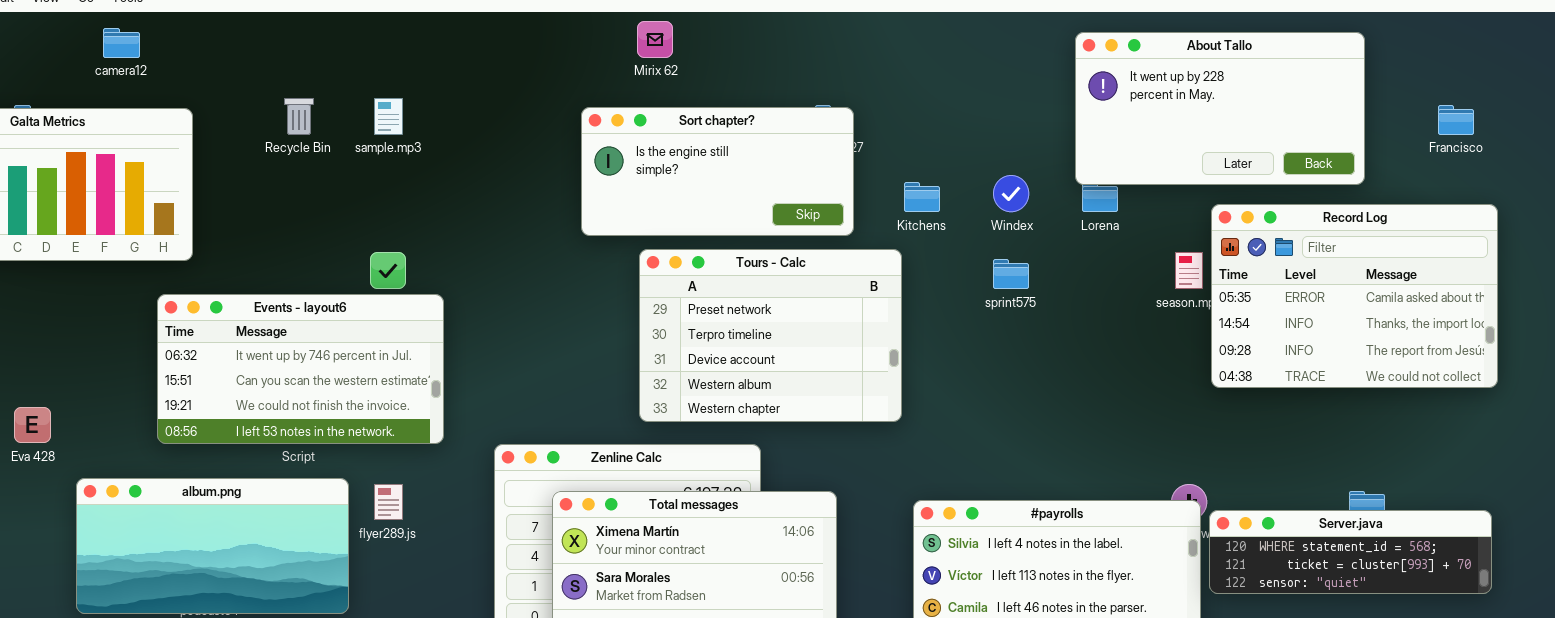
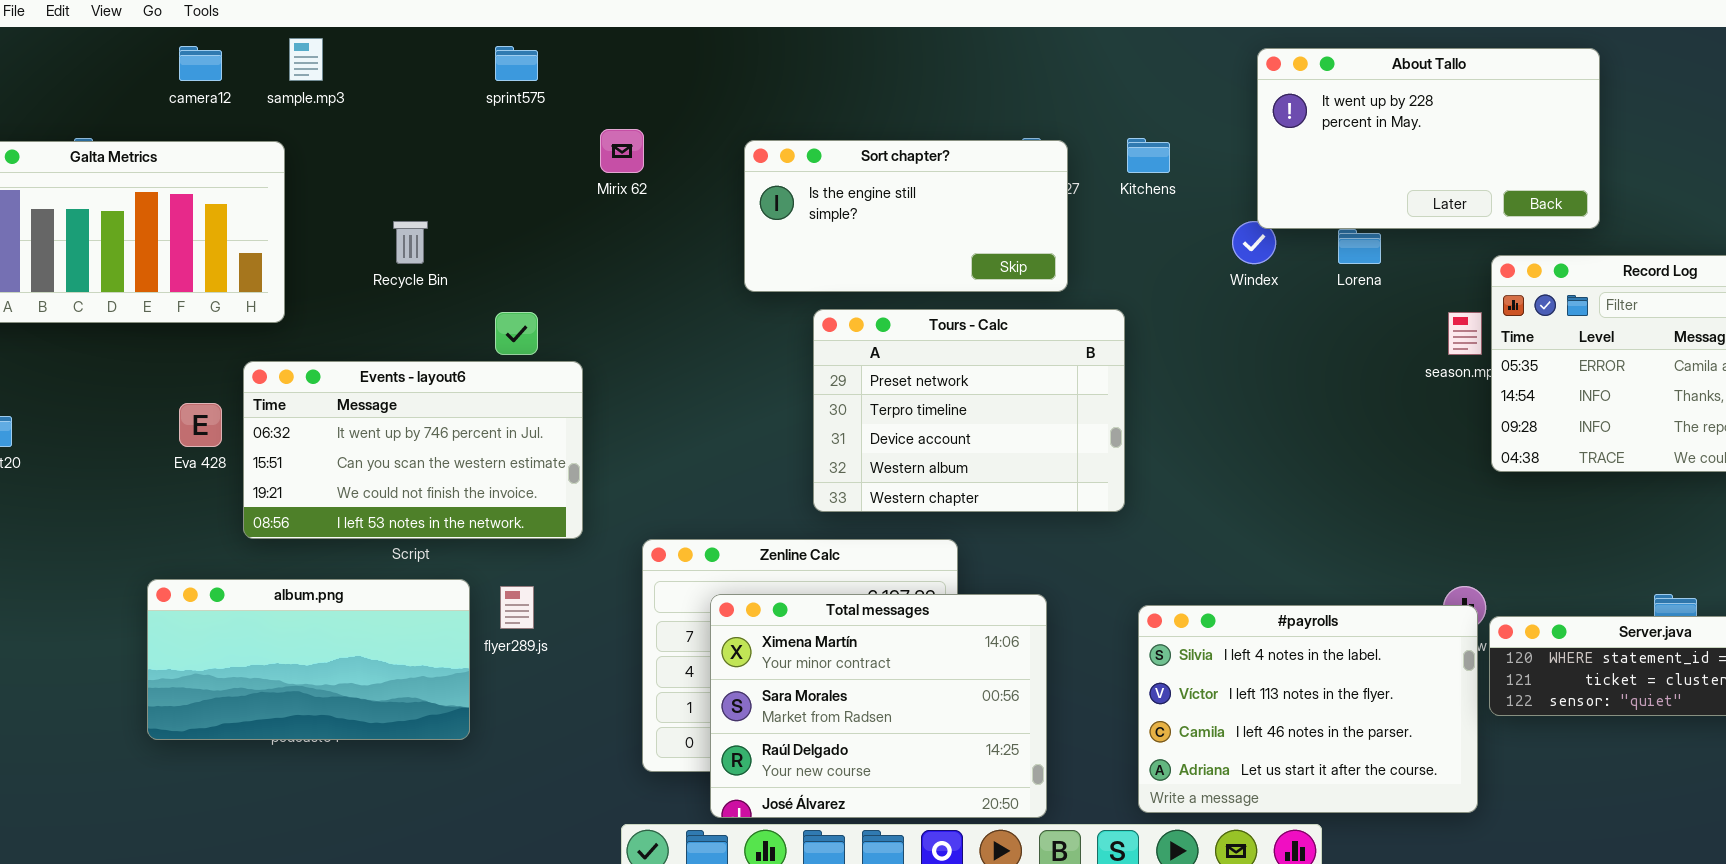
Mirix 62: [637,21,673,58] -> [600,129,644,173], moved
About Tallo: [1075,32,1365,185] -> [1257,48,1600,229], moved
Recycle Bin: [284,98,314,135] -> [393,221,428,264], moved
sample.mp3: [374,98,403,135] -> [289,38,323,81], moved
Kitchens: [904,182,940,212] -> [1127,138,1170,173], moved
sprint575: [993,259,1029,289] -> [495,46,538,81], moved
Eva 428: [14,407,51,443] -> [179,403,222,447], moved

### Work required
Please retype the data exactly. The pictures do not go in.

### Solved exercise
Mirix 62: [637,21,673,58] -> [600,129,644,173], moved
About Tallo: [1075,32,1365,185] -> [1257,48,1600,229], moved
Recycle Bin: [284,98,314,135] -> [393,221,428,264], moved
sample.mp3: [374,98,403,135] -> [289,38,323,81], moved
Kitchens: [904,182,940,212] -> [1127,138,1170,173], moved
sprint575: [993,259,1029,289] -> [495,46,538,81], moved
Eva 428: [14,407,51,443] -> [179,403,222,447], moved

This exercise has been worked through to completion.